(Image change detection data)
════

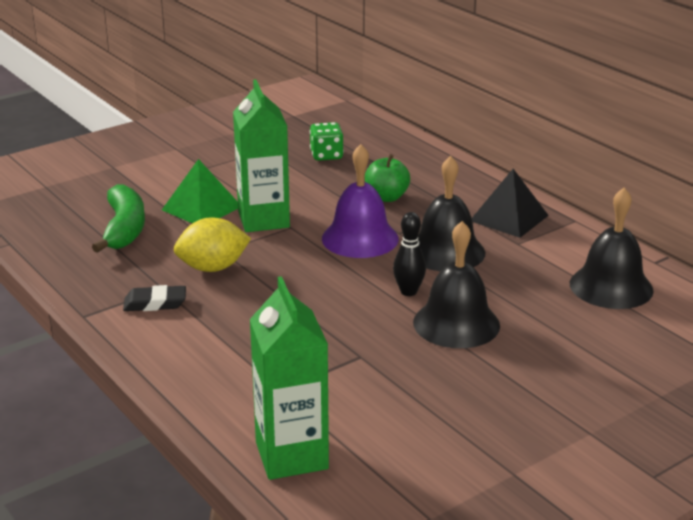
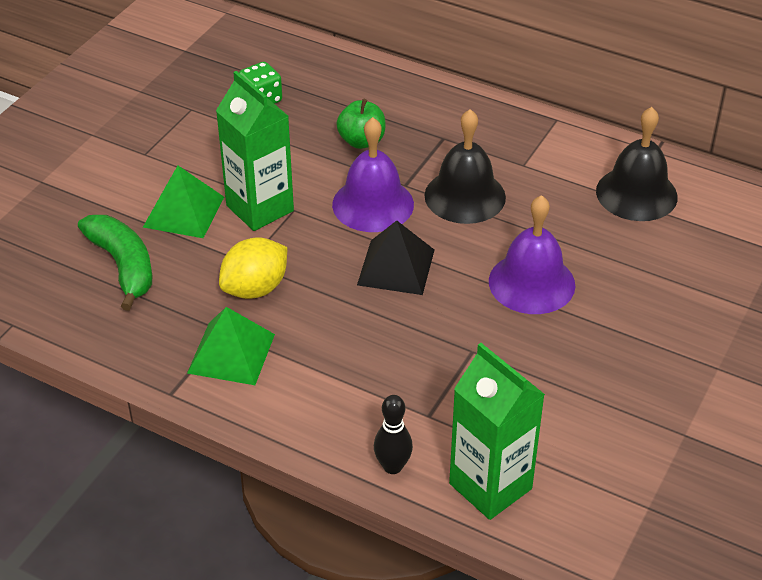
camera: 25 degrees left, 15 degrees up
(155, 303) = (231, 353): black eraser -> green pyramid
(408, 292) = (464, 258): black bowling pin -> black bowling pin (392, 466)
(456, 323) = (531, 283): black bell -> purple bell
(509, 218) = (495, 134): black pyramid -> black pyramid (396, 267)

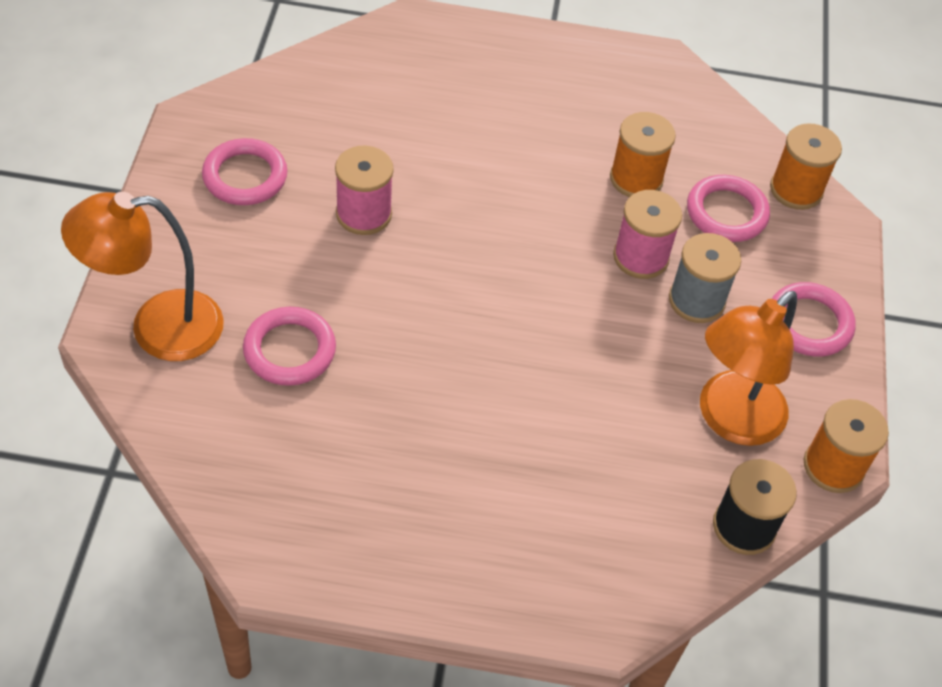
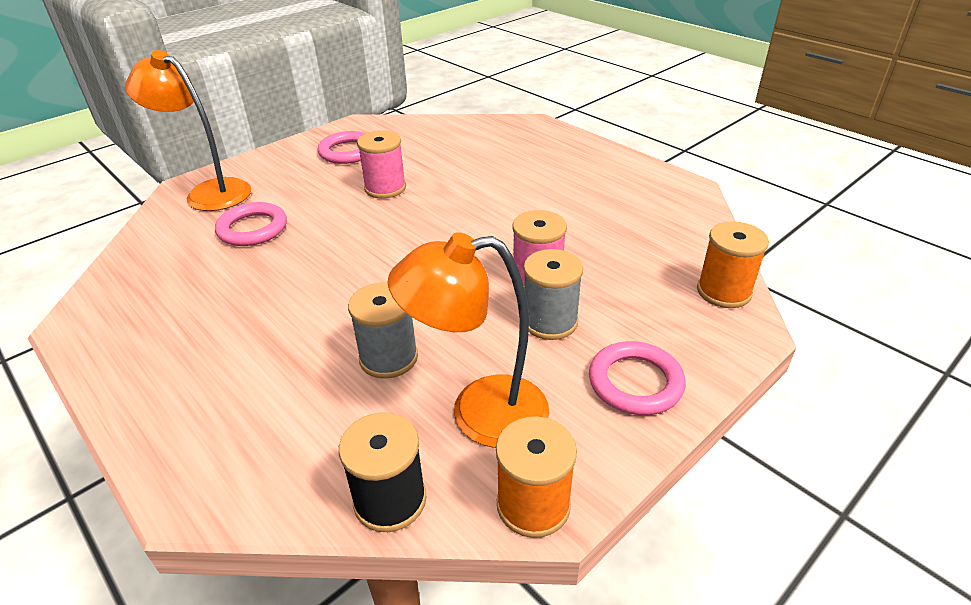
camera: 45 degrees right, 15 degrees down
(610, 415) = (388, 358): none -> grey spool
(636, 179) = (589, 236): orange spool -> none
(726, 213) = (641, 281): pink ring -> none

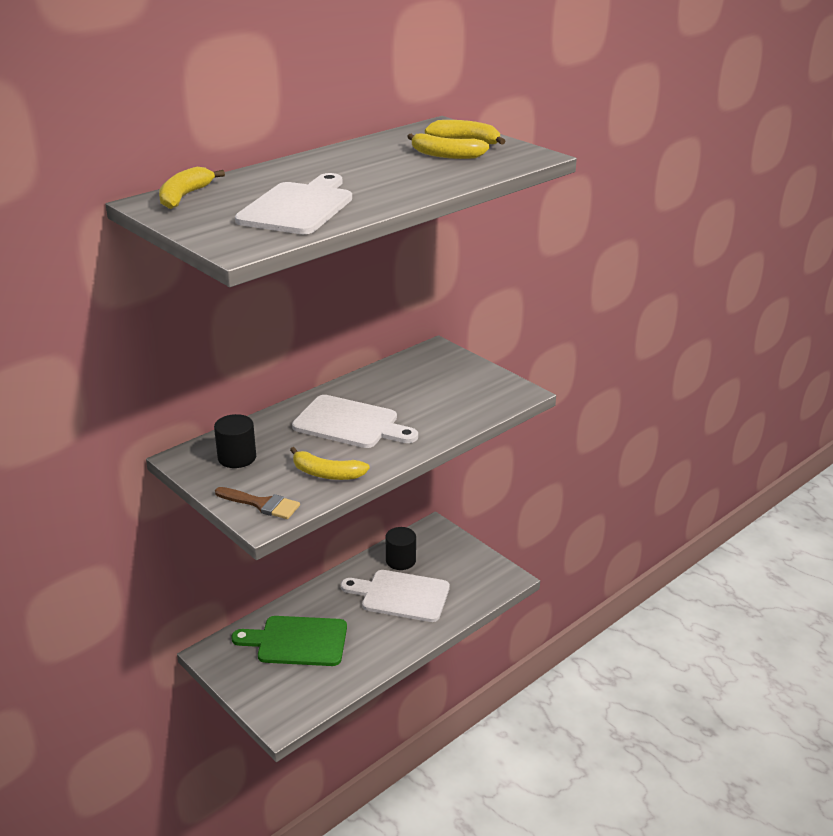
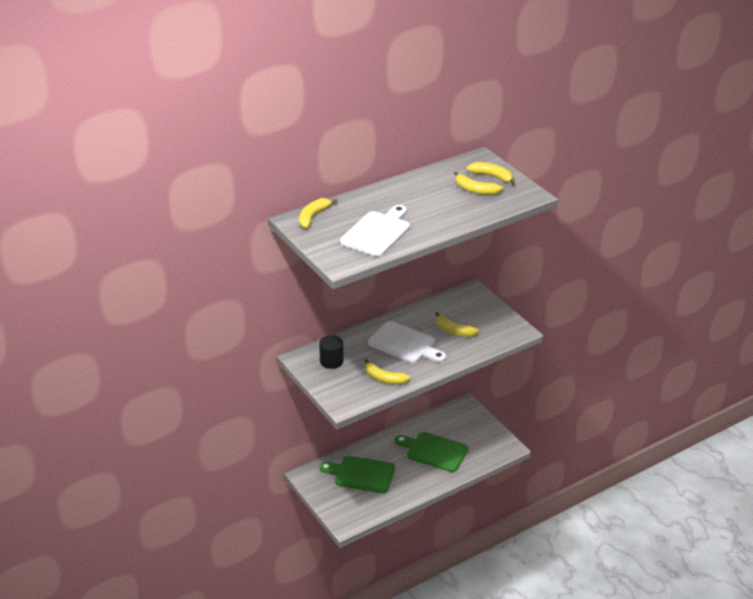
camera: 10 degrees right, 5 degrees up
(262, 504) = (343, 395): brown brush -> none
(400, 560) = (438, 426): black cylinder -> none
(401, 595) = (434, 451): white cutting board -> green cutting board
(422, 400) = (454, 331): none -> yellow banana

════

→ What to do
Starting at the line that contains "(726, 213) = (641, 281): pink ring -> none" and ending at the final line of the data, reproduce each line exactly. Pictures stay out of the copy.

→ Exercise answer
(726, 213) = (641, 281): pink ring -> none

camera: 10 degrees right, 5 degrees up
(262, 504) = (343, 395): brown brush -> none
(400, 560) = (438, 426): black cylinder -> none
(401, 595) = (434, 451): white cutting board -> green cutting board
(422, 400) = (454, 331): none -> yellow banana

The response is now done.